WHAT IS NEEDED: Transcribe exactly the line containing "STEPPER2 pin IN2: D0 -> D8" and every line after it, through the end of the records below.

=== SUPPLIED DATA ===

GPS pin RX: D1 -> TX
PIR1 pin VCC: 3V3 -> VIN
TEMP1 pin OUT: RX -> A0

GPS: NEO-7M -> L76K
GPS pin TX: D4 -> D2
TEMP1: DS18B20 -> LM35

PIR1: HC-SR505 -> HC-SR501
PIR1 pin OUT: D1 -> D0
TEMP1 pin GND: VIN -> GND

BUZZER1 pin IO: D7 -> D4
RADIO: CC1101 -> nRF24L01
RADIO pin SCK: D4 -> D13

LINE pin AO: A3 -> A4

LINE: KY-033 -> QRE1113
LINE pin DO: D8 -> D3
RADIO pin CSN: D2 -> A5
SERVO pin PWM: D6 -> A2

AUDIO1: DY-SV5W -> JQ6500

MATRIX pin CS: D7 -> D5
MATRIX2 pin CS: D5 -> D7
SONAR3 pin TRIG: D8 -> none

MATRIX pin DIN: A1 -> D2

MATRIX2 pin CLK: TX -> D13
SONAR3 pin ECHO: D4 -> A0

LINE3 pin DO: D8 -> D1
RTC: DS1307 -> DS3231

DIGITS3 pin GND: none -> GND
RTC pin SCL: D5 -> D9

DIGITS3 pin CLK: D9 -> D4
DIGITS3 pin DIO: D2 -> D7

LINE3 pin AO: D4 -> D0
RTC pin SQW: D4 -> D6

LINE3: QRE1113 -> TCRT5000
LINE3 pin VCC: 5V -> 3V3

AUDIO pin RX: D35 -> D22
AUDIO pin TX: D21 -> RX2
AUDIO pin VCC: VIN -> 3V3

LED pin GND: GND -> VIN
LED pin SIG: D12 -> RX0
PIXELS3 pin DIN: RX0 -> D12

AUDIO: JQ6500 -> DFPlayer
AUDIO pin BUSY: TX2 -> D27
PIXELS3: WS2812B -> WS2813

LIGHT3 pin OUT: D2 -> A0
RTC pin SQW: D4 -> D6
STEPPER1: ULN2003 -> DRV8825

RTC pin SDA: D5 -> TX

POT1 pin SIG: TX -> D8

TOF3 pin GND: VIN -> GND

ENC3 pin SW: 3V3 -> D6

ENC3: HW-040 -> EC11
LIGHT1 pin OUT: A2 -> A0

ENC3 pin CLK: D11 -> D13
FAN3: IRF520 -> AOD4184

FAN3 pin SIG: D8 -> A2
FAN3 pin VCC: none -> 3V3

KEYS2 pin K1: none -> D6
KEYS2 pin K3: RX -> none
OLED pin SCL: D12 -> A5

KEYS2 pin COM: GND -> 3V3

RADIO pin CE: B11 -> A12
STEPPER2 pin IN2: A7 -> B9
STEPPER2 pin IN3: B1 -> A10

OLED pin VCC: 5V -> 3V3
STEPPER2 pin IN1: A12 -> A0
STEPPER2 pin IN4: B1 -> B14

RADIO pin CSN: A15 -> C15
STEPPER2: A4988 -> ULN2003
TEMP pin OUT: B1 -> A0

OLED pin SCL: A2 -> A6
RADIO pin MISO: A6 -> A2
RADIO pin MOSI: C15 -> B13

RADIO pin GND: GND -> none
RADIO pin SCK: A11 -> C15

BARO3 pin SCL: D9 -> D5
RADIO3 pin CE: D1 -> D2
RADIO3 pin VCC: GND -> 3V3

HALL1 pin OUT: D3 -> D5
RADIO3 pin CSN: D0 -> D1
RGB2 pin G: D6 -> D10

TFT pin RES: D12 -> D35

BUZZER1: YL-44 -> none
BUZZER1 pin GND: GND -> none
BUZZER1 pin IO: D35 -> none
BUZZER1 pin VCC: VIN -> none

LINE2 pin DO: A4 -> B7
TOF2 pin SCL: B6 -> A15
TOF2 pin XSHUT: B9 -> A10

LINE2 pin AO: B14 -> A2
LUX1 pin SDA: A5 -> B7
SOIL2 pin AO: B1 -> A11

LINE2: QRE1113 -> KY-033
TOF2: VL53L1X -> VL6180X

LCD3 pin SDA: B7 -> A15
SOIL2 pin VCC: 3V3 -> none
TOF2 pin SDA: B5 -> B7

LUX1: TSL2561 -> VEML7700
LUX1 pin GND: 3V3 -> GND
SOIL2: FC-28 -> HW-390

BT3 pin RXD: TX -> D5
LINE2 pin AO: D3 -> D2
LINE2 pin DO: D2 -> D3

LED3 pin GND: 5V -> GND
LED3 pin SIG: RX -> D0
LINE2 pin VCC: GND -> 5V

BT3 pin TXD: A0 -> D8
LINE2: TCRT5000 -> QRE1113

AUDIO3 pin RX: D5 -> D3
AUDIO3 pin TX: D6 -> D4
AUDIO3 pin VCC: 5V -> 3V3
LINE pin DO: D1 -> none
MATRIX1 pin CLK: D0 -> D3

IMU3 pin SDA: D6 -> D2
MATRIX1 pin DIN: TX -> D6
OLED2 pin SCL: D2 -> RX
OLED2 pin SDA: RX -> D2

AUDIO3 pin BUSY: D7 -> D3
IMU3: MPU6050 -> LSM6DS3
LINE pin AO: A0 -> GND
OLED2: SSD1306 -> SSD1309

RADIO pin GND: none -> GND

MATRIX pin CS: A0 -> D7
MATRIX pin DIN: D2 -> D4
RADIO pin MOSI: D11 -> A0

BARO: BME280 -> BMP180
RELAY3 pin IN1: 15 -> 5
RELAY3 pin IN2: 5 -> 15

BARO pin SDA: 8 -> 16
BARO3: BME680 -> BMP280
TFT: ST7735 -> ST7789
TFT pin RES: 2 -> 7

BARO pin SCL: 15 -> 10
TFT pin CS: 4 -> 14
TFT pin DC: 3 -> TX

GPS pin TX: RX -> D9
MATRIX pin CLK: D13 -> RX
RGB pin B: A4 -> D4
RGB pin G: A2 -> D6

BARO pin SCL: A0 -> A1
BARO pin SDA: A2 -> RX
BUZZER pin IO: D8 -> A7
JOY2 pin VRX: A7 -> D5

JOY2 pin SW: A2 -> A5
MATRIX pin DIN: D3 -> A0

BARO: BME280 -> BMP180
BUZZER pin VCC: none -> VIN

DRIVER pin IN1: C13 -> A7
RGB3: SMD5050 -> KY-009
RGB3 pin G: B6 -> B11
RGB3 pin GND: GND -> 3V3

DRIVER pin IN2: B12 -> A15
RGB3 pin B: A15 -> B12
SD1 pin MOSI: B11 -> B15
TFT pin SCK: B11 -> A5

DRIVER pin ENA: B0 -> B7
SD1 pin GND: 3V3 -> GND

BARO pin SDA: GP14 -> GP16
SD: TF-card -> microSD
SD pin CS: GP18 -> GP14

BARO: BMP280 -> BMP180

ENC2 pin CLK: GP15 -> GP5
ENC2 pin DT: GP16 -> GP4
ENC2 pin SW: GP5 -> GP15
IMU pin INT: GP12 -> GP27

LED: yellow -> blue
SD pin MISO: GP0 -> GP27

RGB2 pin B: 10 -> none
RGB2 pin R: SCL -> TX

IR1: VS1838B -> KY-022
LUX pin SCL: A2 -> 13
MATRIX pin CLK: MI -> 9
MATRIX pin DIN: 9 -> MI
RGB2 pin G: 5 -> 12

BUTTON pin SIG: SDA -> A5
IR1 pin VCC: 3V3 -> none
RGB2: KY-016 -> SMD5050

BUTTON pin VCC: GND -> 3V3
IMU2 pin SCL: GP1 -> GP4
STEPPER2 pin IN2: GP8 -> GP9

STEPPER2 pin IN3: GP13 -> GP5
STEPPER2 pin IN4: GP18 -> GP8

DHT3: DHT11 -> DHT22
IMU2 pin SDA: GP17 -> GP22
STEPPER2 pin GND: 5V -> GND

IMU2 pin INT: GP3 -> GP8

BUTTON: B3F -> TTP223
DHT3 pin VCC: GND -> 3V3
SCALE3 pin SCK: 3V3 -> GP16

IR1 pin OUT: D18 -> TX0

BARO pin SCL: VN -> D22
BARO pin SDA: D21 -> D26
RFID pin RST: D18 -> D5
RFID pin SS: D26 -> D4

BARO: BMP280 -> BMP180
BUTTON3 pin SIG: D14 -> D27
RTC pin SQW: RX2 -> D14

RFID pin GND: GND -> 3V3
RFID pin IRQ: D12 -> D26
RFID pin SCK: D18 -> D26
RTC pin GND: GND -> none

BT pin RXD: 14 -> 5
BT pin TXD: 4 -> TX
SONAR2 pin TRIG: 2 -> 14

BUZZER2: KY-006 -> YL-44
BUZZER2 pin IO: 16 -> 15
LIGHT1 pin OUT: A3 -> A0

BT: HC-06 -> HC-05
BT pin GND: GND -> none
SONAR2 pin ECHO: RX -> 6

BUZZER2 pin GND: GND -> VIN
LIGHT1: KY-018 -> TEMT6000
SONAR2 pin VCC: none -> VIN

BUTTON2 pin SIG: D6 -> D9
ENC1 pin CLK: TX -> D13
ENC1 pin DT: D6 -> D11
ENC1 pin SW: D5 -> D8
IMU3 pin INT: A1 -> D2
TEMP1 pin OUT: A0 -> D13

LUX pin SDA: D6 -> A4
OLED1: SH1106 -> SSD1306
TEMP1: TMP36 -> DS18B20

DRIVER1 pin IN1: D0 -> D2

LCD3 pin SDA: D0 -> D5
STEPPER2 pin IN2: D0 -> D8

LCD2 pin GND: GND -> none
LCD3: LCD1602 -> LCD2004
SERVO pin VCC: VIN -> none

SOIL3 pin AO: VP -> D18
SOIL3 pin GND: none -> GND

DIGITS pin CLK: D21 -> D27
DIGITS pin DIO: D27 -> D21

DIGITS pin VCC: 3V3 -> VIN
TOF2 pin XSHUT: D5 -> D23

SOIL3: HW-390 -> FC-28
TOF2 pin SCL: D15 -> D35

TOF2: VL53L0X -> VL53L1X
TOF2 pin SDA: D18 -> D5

===

ANSWER BOX:
STEPPER2 pin IN2: D0 -> D8

LCD2 pin GND: GND -> none
LCD3: LCD1602 -> LCD2004
SERVO pin VCC: VIN -> none

SOIL3 pin AO: VP -> D18
SOIL3 pin GND: none -> GND

DIGITS pin CLK: D21 -> D27
DIGITS pin DIO: D27 -> D21

DIGITS pin VCC: 3V3 -> VIN
TOF2 pin XSHUT: D5 -> D23

SOIL3: HW-390 -> FC-28
TOF2 pin SCL: D15 -> D35

TOF2: VL53L0X -> VL53L1X
TOF2 pin SDA: D18 -> D5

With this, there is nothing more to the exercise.